● What is expected
Read through the records below and copy each line that uses the word "teapot".

Saved data entries
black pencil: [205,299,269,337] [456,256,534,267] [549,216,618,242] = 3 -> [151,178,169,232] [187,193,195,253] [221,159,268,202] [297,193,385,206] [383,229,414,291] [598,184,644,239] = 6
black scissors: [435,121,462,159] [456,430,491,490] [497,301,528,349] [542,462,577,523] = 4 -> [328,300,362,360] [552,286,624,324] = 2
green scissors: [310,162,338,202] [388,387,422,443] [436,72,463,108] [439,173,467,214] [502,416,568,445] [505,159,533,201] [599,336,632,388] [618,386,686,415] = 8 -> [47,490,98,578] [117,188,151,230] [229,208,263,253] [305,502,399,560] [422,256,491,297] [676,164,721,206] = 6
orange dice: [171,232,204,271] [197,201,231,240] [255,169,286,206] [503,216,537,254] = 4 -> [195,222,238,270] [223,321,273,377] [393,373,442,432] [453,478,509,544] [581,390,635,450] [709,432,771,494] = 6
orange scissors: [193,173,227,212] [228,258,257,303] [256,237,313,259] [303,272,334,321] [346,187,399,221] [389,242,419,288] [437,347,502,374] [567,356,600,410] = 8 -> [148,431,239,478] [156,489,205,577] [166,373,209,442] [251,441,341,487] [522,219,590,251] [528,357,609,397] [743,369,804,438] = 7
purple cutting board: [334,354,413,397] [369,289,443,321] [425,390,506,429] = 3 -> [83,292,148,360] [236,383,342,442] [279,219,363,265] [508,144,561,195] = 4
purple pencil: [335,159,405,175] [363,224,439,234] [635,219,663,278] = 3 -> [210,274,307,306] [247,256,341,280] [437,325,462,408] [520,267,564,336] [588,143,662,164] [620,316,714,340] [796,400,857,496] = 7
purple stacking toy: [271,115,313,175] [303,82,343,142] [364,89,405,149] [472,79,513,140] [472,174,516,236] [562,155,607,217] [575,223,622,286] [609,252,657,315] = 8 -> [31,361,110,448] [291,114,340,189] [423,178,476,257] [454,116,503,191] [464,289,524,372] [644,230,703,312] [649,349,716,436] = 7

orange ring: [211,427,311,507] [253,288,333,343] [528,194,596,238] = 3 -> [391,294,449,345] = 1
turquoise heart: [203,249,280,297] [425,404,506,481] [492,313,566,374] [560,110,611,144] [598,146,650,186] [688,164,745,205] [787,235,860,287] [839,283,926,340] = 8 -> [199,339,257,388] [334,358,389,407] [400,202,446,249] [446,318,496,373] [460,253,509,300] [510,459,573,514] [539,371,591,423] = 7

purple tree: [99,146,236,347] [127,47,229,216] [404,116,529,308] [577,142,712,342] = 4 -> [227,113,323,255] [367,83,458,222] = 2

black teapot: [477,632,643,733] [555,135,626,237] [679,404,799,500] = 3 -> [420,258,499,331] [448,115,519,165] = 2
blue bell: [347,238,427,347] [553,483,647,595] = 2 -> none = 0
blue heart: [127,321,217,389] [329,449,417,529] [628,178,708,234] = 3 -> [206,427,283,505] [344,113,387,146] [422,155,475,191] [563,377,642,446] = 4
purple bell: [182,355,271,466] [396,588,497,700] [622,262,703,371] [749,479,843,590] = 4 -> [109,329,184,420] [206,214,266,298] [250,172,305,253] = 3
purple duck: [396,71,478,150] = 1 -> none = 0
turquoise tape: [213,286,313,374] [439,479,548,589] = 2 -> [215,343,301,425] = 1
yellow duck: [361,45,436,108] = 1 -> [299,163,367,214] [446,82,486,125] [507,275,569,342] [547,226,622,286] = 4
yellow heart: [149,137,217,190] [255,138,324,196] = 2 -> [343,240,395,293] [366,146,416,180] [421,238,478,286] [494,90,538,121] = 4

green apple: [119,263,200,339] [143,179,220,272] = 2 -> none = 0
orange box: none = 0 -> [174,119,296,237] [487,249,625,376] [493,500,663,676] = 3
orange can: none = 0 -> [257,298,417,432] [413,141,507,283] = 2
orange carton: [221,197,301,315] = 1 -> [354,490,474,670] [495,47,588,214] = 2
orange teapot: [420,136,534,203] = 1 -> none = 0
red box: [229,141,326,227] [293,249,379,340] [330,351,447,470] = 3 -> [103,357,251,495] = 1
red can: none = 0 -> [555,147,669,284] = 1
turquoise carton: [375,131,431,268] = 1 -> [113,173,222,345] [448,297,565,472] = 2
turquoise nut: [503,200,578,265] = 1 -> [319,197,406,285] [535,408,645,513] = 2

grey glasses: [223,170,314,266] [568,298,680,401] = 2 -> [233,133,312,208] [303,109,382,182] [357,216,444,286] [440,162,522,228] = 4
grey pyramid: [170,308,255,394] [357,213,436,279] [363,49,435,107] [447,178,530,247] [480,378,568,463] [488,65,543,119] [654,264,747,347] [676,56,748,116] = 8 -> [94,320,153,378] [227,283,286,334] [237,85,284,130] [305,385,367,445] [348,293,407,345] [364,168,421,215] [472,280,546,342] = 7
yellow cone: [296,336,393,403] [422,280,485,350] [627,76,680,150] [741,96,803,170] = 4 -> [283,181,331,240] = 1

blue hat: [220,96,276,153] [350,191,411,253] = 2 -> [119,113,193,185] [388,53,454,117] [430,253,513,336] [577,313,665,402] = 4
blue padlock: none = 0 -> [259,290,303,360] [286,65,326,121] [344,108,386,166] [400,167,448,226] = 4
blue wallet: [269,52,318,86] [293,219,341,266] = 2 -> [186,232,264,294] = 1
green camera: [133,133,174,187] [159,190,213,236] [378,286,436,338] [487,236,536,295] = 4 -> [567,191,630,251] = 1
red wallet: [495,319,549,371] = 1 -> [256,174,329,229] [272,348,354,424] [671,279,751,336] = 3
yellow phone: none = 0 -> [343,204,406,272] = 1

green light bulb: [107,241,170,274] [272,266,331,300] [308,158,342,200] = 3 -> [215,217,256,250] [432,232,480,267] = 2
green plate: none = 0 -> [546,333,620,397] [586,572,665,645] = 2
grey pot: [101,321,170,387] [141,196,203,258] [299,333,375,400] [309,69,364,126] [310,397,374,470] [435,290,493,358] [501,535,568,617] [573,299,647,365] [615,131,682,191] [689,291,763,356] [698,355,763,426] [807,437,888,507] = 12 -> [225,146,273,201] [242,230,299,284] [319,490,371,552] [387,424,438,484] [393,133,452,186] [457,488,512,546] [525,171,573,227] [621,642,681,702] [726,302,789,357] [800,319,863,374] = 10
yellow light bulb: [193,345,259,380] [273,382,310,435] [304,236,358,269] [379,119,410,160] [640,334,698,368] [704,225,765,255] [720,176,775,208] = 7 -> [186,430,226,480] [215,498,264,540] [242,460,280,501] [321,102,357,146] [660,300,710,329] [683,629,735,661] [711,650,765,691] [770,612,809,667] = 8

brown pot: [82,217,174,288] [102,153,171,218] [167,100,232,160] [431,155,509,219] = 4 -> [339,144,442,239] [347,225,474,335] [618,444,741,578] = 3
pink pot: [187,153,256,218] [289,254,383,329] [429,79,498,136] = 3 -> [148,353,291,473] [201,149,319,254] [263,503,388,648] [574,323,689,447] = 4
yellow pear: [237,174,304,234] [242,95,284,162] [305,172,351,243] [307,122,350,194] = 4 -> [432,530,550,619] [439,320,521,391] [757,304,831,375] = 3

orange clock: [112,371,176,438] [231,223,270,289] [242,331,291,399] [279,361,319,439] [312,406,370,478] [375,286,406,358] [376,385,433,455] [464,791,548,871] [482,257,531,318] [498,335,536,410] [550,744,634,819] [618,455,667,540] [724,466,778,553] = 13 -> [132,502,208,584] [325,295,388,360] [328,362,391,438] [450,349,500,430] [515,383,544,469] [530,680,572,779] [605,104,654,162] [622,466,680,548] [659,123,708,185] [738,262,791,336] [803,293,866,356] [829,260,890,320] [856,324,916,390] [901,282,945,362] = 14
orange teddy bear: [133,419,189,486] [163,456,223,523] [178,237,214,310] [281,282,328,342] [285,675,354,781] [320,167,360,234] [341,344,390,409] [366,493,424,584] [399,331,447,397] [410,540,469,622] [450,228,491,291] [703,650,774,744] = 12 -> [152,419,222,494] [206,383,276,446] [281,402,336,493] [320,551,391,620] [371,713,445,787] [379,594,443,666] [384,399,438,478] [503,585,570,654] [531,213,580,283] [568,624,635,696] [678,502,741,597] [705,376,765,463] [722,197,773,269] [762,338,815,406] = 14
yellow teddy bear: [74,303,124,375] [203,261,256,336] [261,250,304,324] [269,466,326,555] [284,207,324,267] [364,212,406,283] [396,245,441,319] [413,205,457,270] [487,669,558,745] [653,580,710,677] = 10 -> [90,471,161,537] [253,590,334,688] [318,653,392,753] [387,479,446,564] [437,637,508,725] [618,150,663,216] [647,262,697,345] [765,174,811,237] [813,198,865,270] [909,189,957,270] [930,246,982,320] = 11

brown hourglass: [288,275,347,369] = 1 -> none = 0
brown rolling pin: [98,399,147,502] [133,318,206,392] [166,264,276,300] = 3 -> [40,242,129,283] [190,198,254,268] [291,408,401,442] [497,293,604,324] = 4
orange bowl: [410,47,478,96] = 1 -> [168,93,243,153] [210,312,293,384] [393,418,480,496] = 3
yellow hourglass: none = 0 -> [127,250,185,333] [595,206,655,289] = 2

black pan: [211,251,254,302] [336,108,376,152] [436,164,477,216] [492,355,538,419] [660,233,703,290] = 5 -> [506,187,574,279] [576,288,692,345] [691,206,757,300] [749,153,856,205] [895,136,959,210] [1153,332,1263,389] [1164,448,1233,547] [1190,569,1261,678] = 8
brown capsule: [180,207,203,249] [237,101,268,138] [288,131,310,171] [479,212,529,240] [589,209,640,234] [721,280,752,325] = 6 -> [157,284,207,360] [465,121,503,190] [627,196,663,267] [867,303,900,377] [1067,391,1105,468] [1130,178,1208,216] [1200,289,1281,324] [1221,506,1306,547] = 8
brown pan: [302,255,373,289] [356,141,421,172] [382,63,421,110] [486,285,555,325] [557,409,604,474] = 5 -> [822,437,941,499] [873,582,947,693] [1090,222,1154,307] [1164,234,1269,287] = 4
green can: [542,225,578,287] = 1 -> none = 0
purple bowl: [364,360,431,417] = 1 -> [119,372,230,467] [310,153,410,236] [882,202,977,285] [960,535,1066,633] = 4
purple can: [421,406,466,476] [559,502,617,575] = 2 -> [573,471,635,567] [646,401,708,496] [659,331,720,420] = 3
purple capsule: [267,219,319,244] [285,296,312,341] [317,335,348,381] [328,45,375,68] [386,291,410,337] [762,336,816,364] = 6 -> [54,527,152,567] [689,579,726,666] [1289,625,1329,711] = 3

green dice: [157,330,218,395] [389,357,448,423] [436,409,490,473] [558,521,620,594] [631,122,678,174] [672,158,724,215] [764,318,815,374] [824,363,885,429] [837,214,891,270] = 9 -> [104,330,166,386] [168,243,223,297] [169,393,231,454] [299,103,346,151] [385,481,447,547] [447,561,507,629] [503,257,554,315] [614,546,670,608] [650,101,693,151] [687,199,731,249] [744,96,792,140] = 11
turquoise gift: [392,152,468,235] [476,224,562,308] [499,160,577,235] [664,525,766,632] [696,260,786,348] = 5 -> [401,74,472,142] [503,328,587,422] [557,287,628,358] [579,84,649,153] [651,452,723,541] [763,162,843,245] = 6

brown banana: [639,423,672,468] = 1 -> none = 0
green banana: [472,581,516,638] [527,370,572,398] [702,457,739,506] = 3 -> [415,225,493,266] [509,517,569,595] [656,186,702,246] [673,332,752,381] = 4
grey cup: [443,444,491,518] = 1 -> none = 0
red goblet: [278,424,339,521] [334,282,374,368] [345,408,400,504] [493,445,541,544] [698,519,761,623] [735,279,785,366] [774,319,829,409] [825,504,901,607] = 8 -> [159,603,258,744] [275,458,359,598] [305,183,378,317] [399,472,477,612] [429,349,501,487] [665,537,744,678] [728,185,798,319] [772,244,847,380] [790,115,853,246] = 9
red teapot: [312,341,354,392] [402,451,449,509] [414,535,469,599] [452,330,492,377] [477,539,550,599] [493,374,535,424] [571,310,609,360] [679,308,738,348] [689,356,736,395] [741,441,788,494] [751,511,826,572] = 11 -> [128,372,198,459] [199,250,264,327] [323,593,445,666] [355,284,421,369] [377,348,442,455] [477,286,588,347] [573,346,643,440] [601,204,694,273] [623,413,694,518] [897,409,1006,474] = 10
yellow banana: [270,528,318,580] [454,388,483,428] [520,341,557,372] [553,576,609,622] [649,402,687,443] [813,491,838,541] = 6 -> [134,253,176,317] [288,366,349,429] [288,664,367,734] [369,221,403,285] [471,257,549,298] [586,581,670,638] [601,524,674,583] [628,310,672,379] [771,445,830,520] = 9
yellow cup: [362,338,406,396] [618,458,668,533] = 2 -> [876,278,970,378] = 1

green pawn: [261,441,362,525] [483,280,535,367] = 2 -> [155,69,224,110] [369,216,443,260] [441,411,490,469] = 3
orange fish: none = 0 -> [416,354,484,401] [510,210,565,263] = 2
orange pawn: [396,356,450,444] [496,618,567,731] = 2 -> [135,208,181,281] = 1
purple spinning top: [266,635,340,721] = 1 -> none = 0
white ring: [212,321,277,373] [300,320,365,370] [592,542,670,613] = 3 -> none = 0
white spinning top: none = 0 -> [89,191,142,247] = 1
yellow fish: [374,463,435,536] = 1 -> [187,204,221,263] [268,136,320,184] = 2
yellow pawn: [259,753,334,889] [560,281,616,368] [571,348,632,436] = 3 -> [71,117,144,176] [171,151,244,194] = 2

● Response area
black teapot: [477,632,643,733] [555,135,626,237] [679,404,799,500] = 3 -> [420,258,499,331] [448,115,519,165] = 2
orange teapot: [420,136,534,203] = 1 -> none = 0
red teapot: [312,341,354,392] [402,451,449,509] [414,535,469,599] [452,330,492,377] [477,539,550,599] [493,374,535,424] [571,310,609,360] [679,308,738,348] [689,356,736,395] [741,441,788,494] [751,511,826,572] = 11 -> [128,372,198,459] [199,250,264,327] [323,593,445,666] [355,284,421,369] [377,348,442,455] [477,286,588,347] [573,346,643,440] [601,204,694,273] [623,413,694,518] [897,409,1006,474] = 10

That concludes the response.